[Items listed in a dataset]
--------

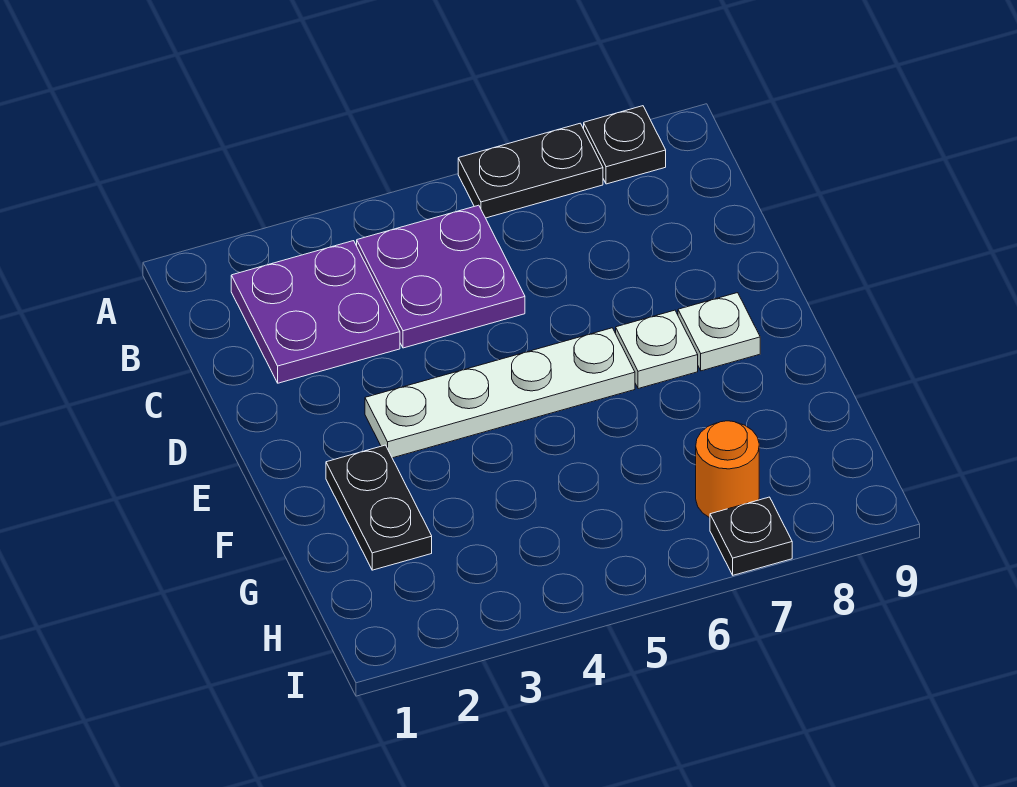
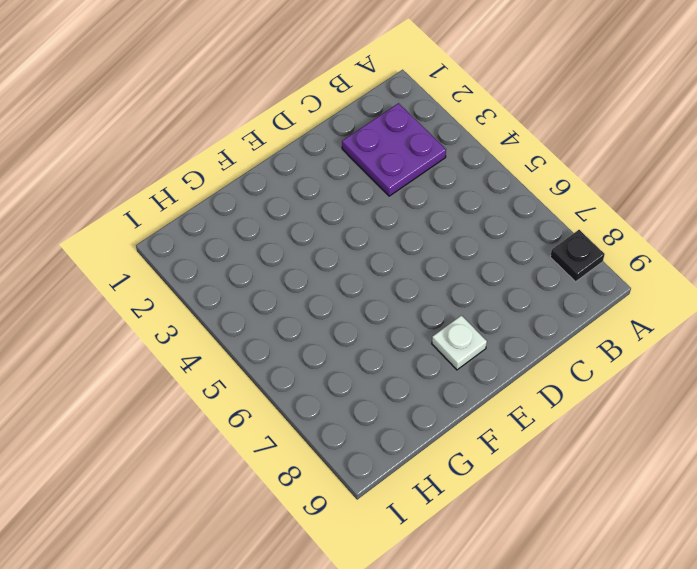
none -> black plate A6:A7 level 1
none -> purple plate B4:C5 level 1

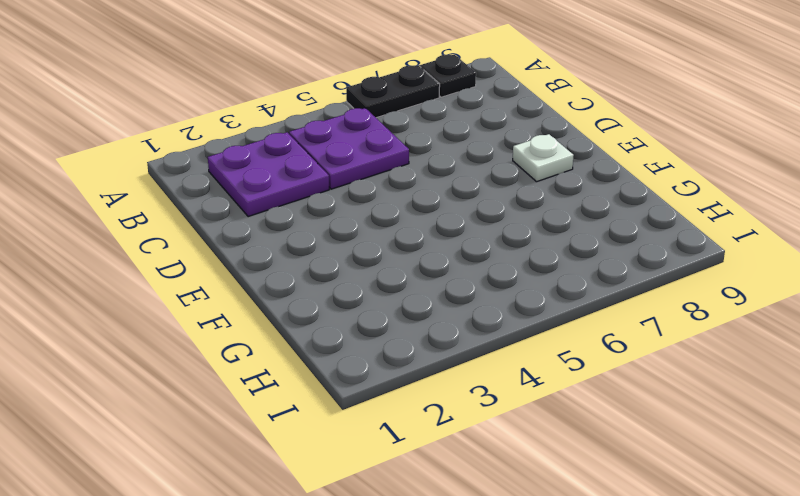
none -> white plate E3:E6 level 1
none -> white plate E7 level 1

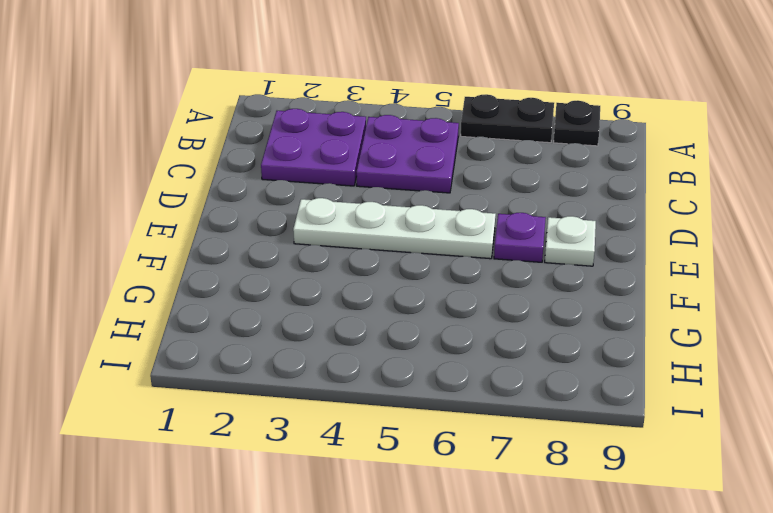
purple plate E7 level 1 -> white plate E7 level 1
none -> black plate F2:G2 level 1
none -> orange round brick H7 level 1

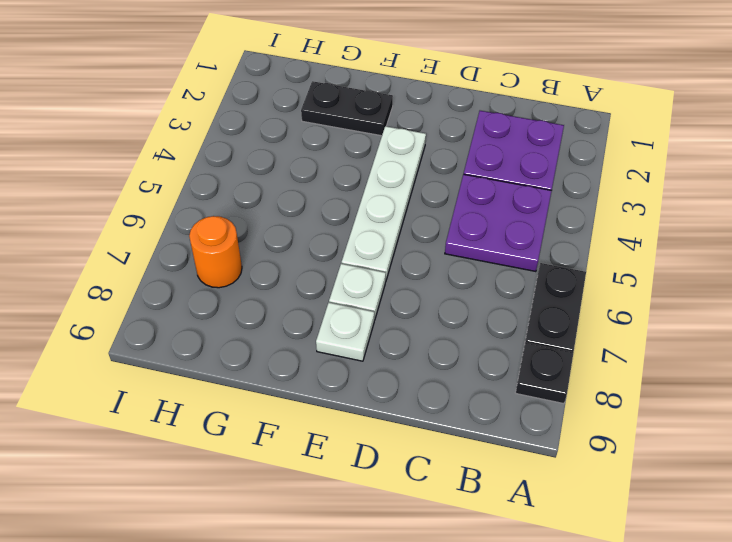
none -> black plate I7 level 1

--------

Activity:
Wherever a picture appears in the data, please drop it and retype the rest exactly.

Response area:
none -> black plate A6:A7 level 1
none -> purple plate B4:C5 level 1

none -> white plate E3:E6 level 1
none -> white plate E7 level 1

purple plate E7 level 1 -> white plate E7 level 1
none -> black plate F2:G2 level 1
none -> orange round brick H7 level 1

none -> black plate I7 level 1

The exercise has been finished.